> [Extracted records]
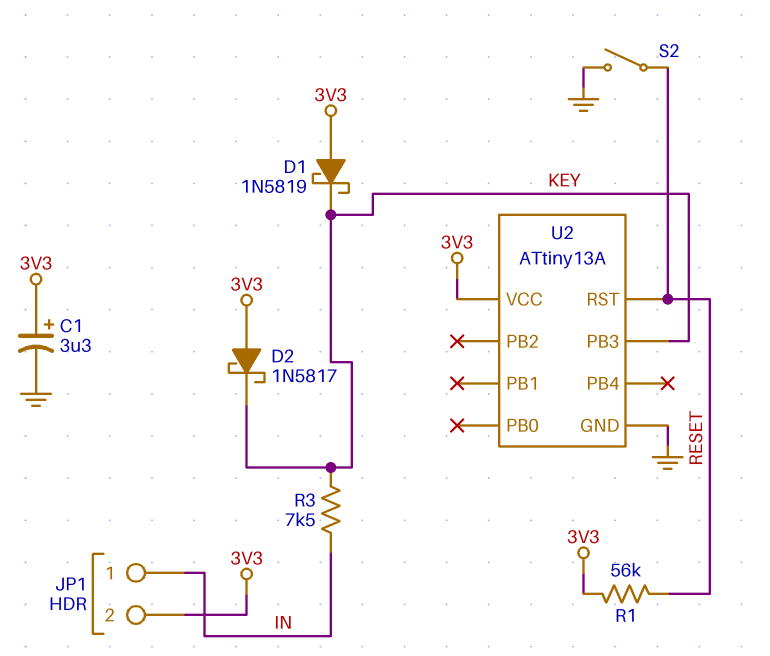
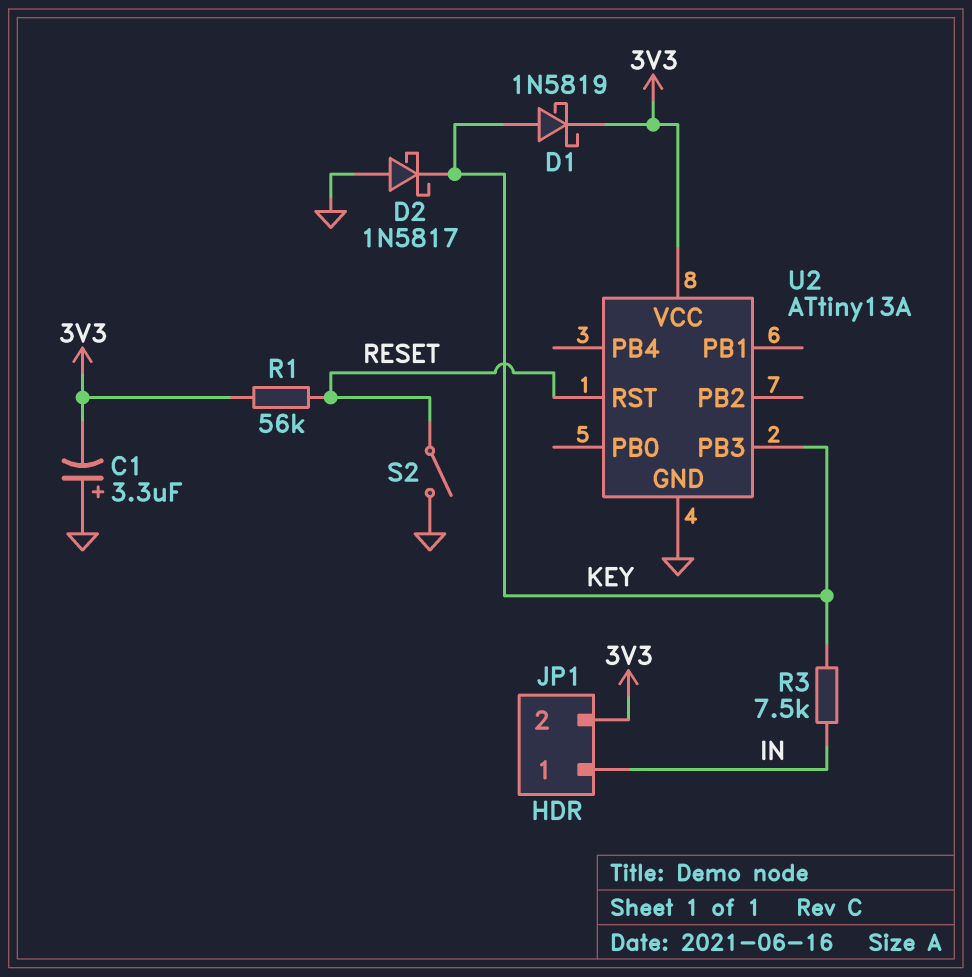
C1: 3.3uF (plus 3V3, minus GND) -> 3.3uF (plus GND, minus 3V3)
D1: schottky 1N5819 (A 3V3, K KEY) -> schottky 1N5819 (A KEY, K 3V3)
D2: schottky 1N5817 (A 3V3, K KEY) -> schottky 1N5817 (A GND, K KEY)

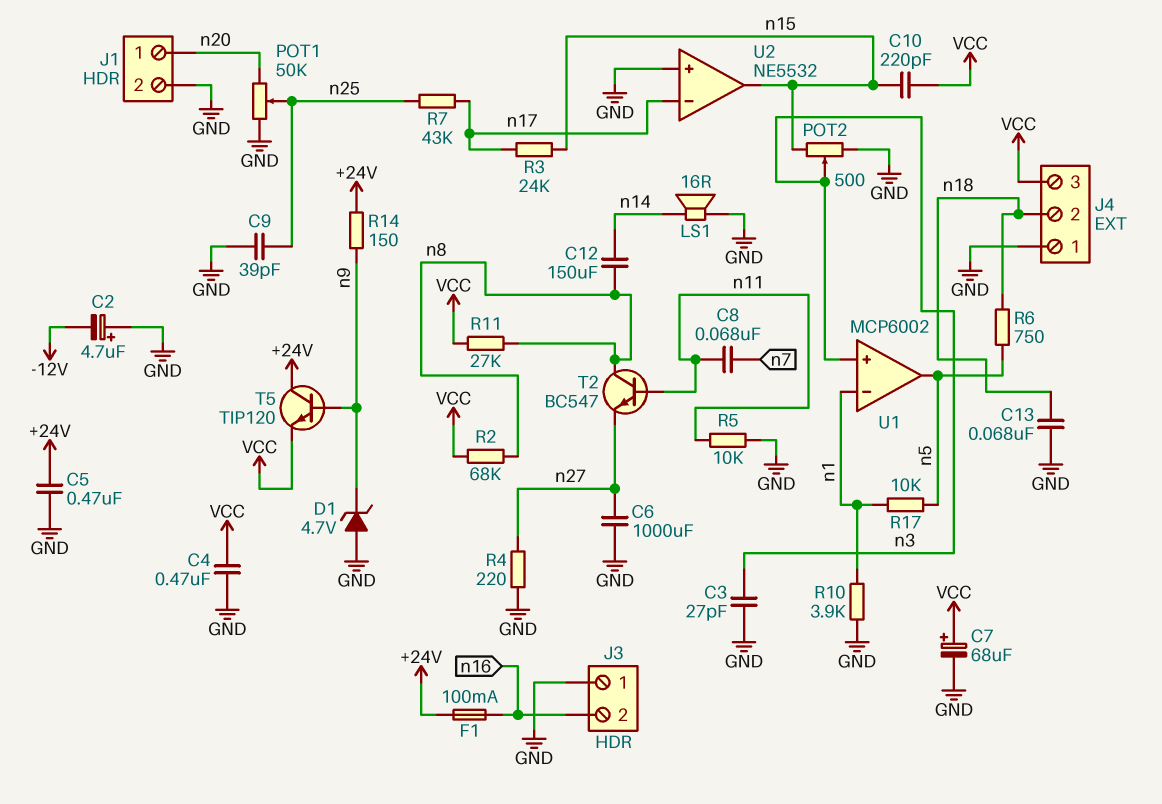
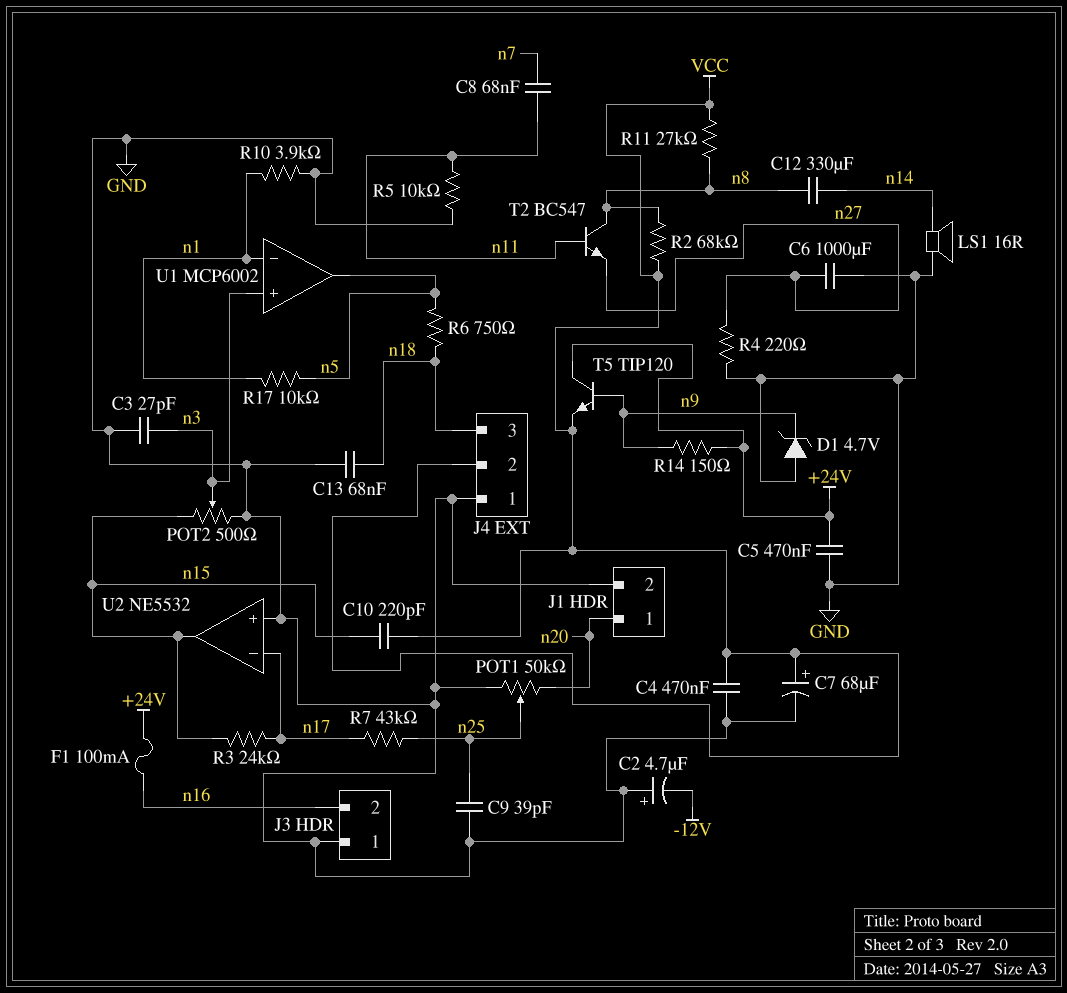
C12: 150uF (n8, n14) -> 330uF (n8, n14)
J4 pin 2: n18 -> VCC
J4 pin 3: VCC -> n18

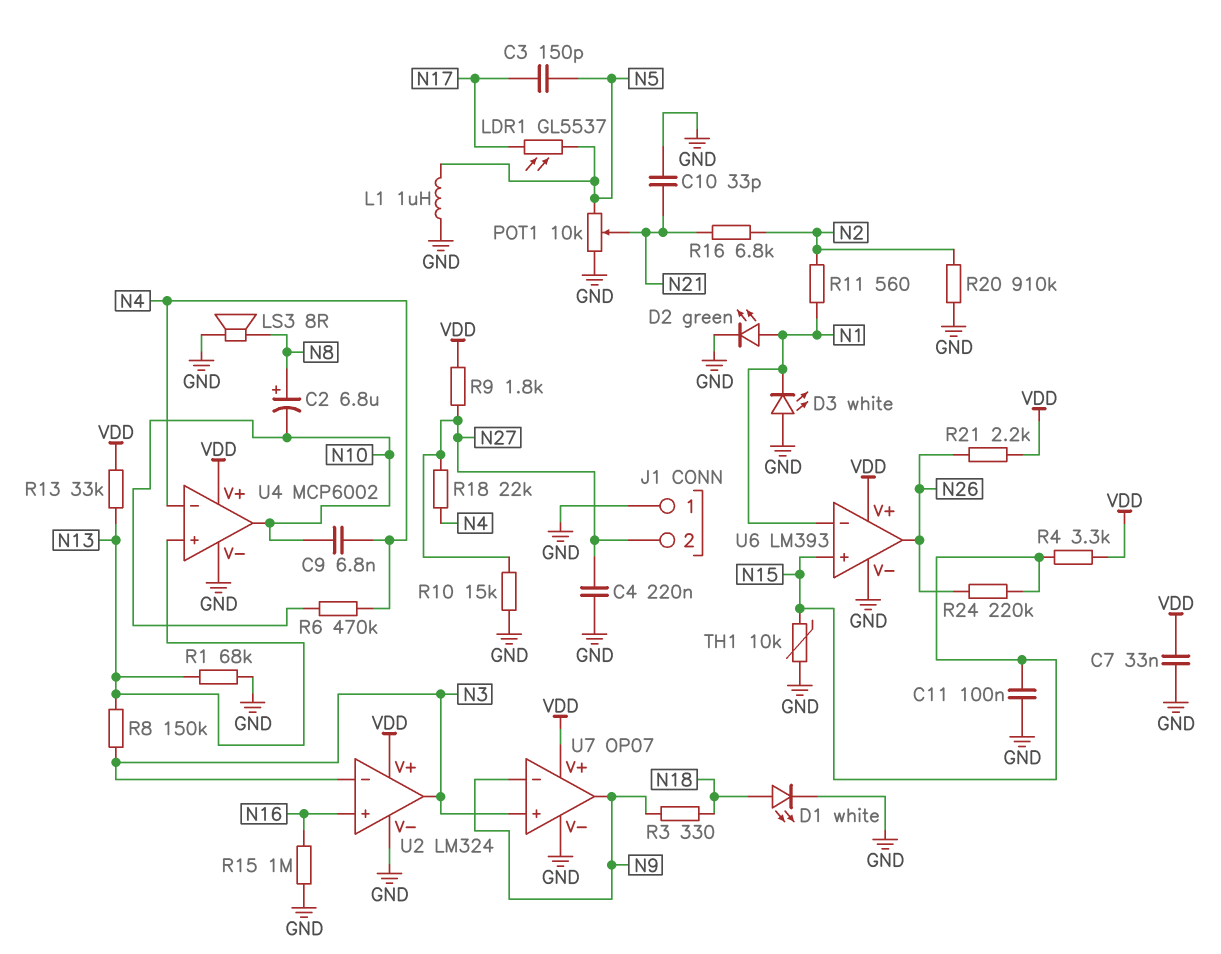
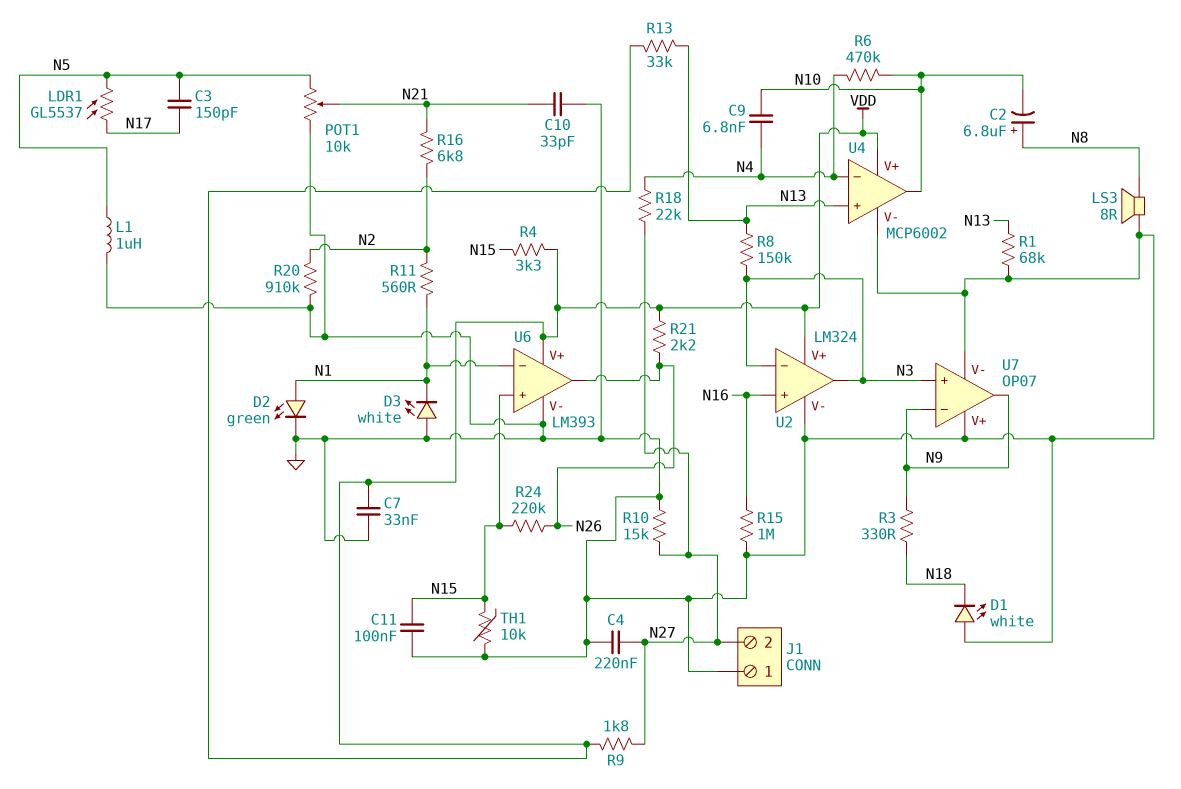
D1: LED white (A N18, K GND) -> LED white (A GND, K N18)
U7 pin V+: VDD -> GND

> [What to work on]
Return the whole listing word for word. Pictures stay out of it.

> [Solution]
C1: 3.3uF (plus 3V3, minus GND) -> 3.3uF (plus GND, minus 3V3)
D1: schottky 1N5819 (A 3V3, K KEY) -> schottky 1N5819 (A KEY, K 3V3)
D2: schottky 1N5817 (A 3V3, K KEY) -> schottky 1N5817 (A GND, K KEY)

C12: 150uF (n8, n14) -> 330uF (n8, n14)
J4 pin 2: n18 -> VCC
J4 pin 3: VCC -> n18

D1: LED white (A N18, K GND) -> LED white (A GND, K N18)
U7 pin V+: VDD -> GND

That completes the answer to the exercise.